Copy exactly the lines of the material below that fall between the line with "white screwdriver: 3 -> 2" and the line with "blue cup: 0 -> 4", both of those lines included; pictures stay out.

--*--

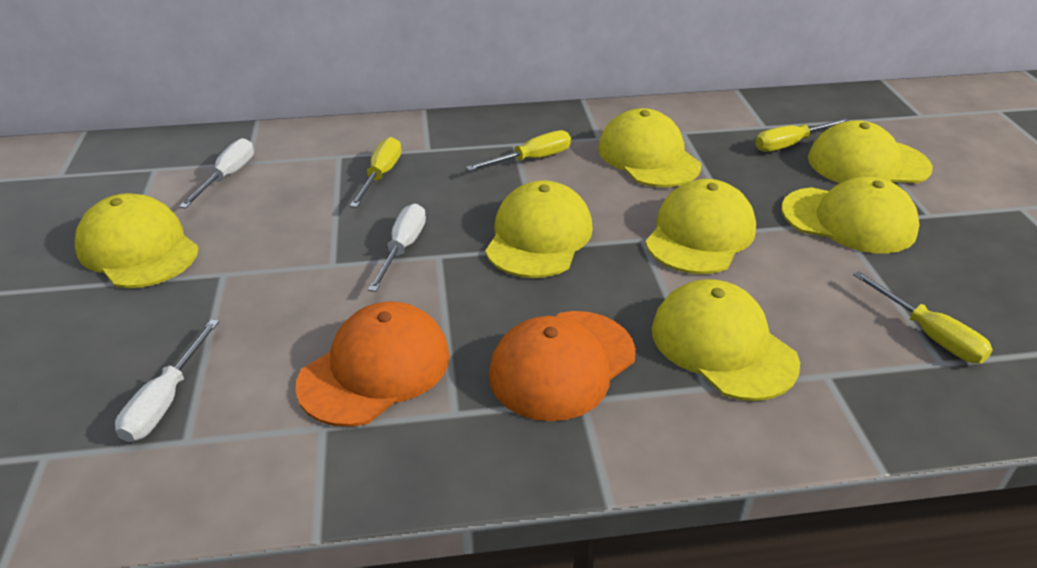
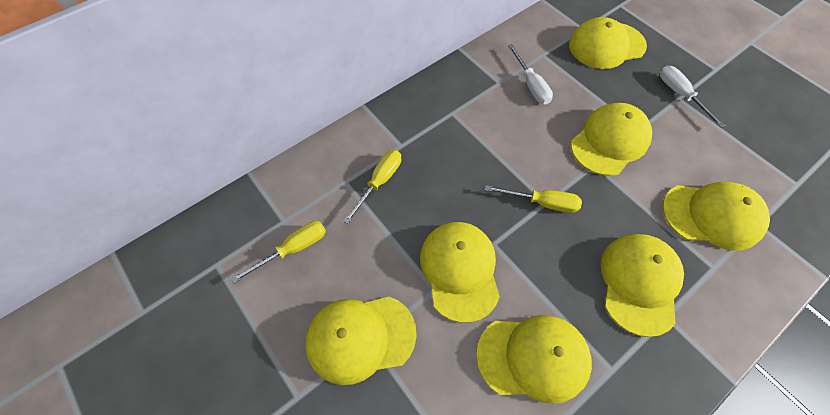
orange cap: 2 -> 0
white screwdriver: 3 -> 2
yellow screwdriver: 4 -> 3

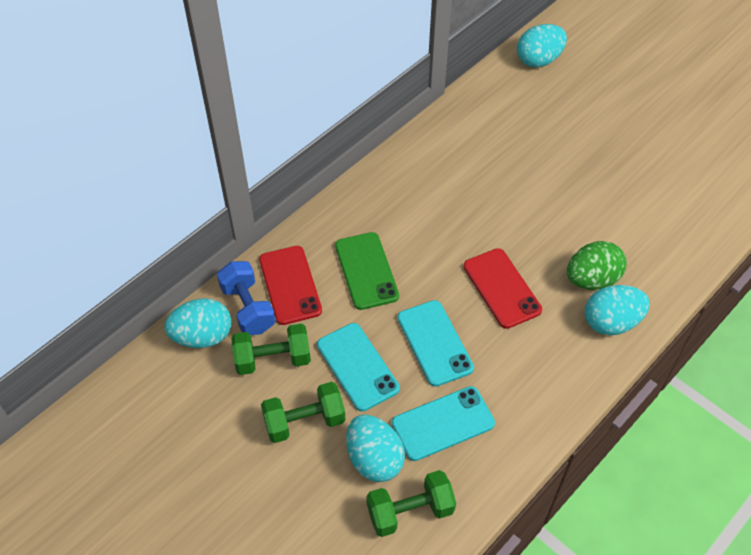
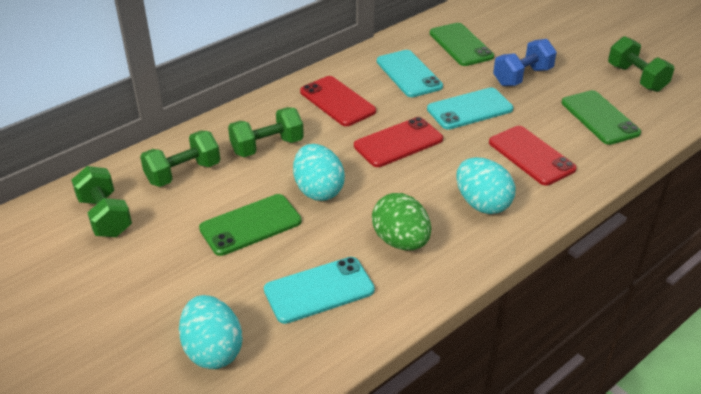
green dumbbell: 3 -> 4
green phone: 1 -> 3
red phone: 2 -> 3
turquoise egg: 4 -> 3

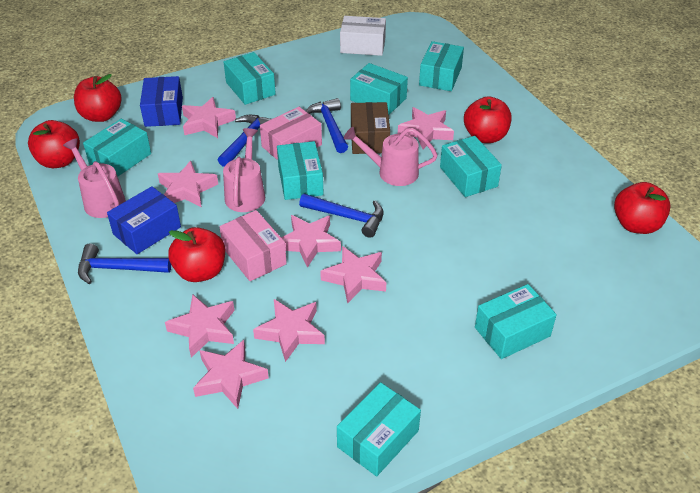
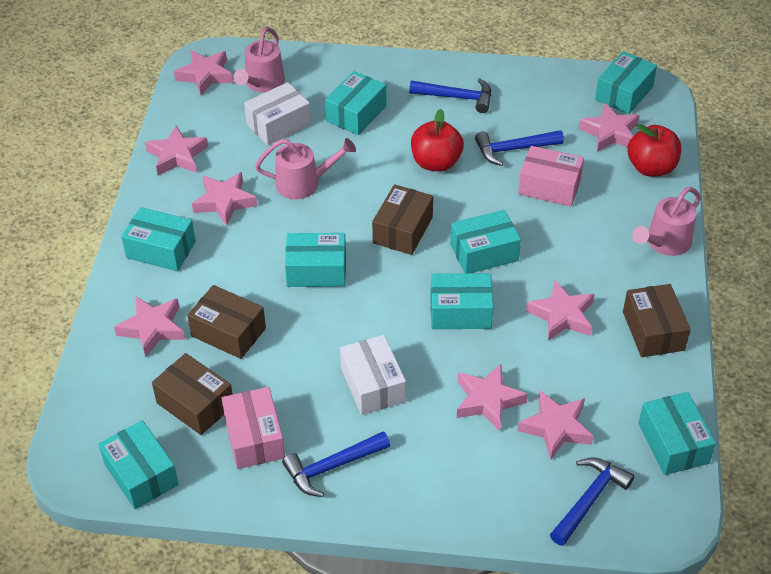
blue box: 2 -> 0
brown box: 1 -> 4
red apple: 5 -> 2
white box: 1 -> 2

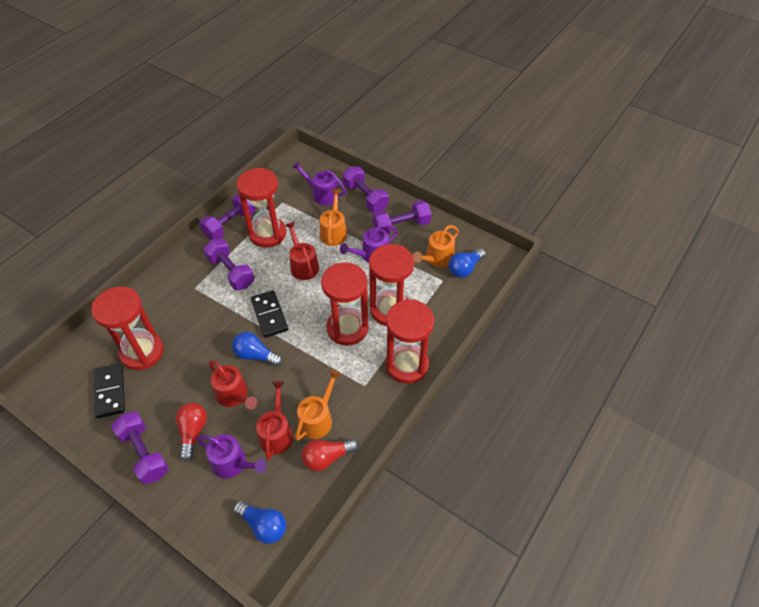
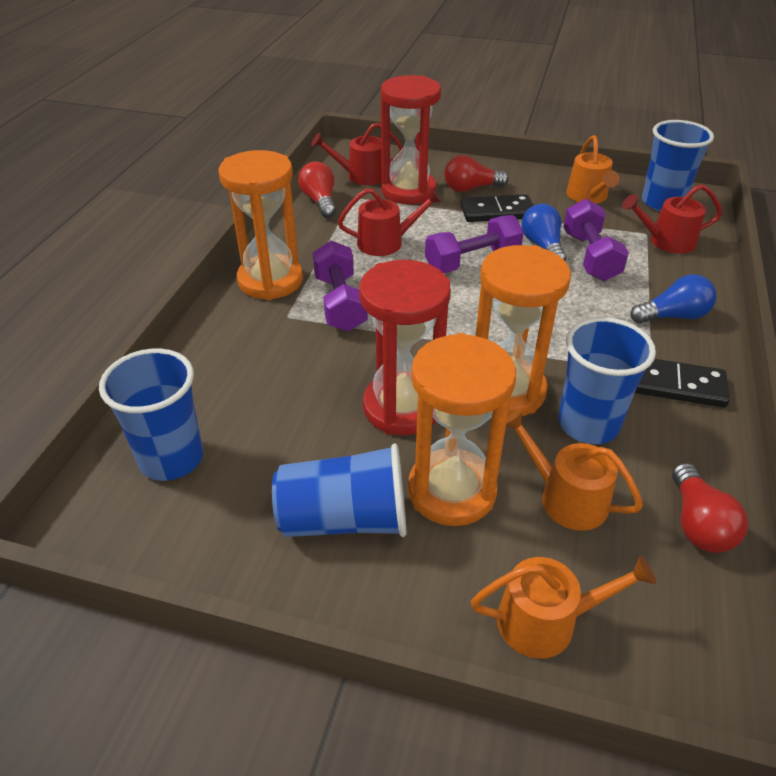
blue cup: 0 -> 4
blue light bulb: 3 -> 2
orange hourglass: 0 -> 3
purple dumbbell: 5 -> 3
purple watering can: 3 -> 0
red hourglass: 5 -> 2
red light bulb: 2 -> 3

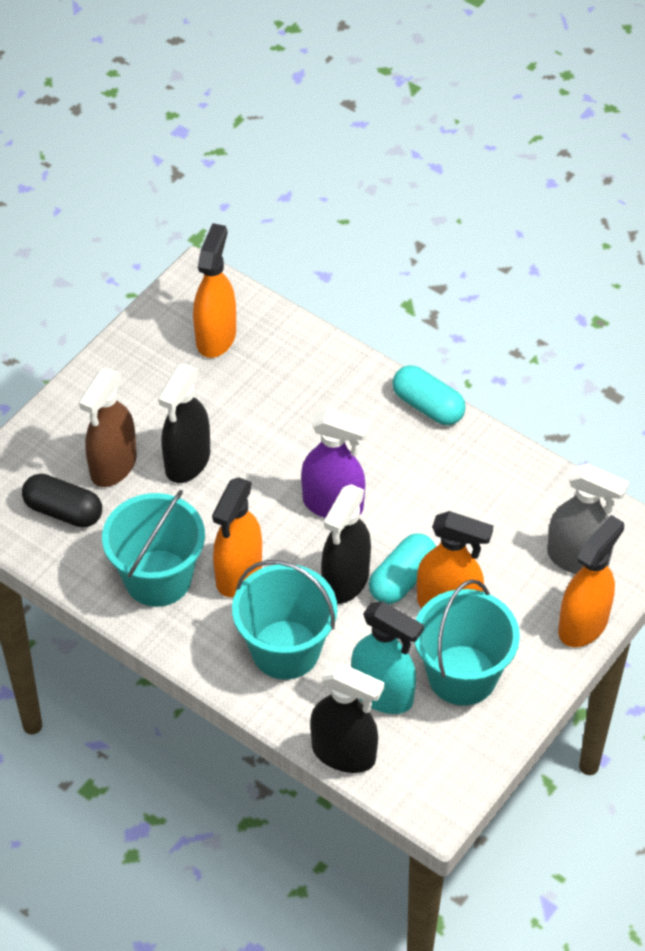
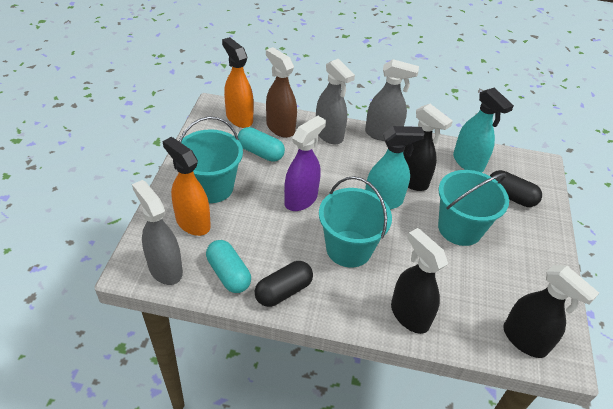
black capsule: 1 -> 2
grey spray bottle: 1 -> 3
orange spray bottle: 4 -> 2
turquoise spray bottle: 1 -> 2

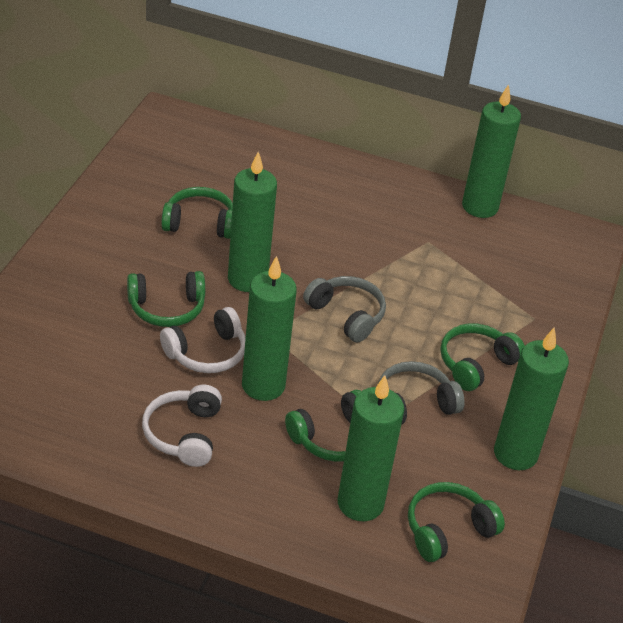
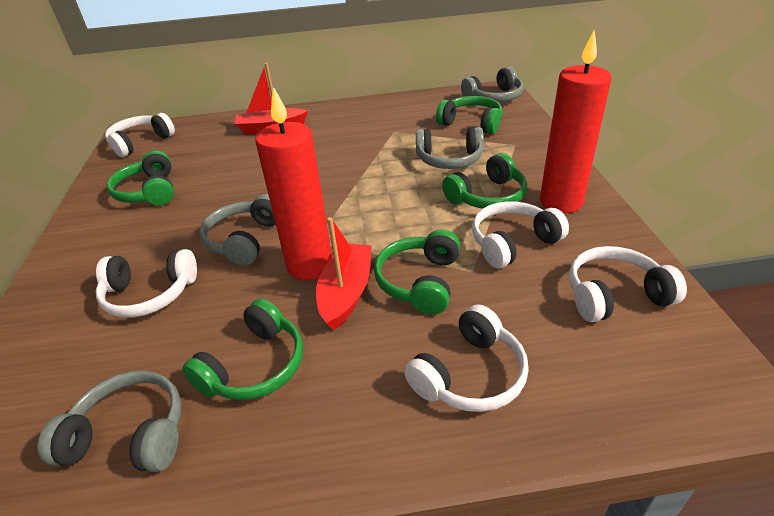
green candle: 5 -> 0
grey headphones: 2 -> 4
red boat: 0 -> 2
red candle: 0 -> 2
white headphones: 2 -> 5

--*--

**Solution to the exercise:**
white screwdriver: 3 -> 2
yellow screwdriver: 4 -> 3

green dumbbell: 3 -> 4
green phone: 1 -> 3
red phone: 2 -> 3
turquoise egg: 4 -> 3

blue box: 2 -> 0
brown box: 1 -> 4
red apple: 5 -> 2
white box: 1 -> 2

blue cup: 0 -> 4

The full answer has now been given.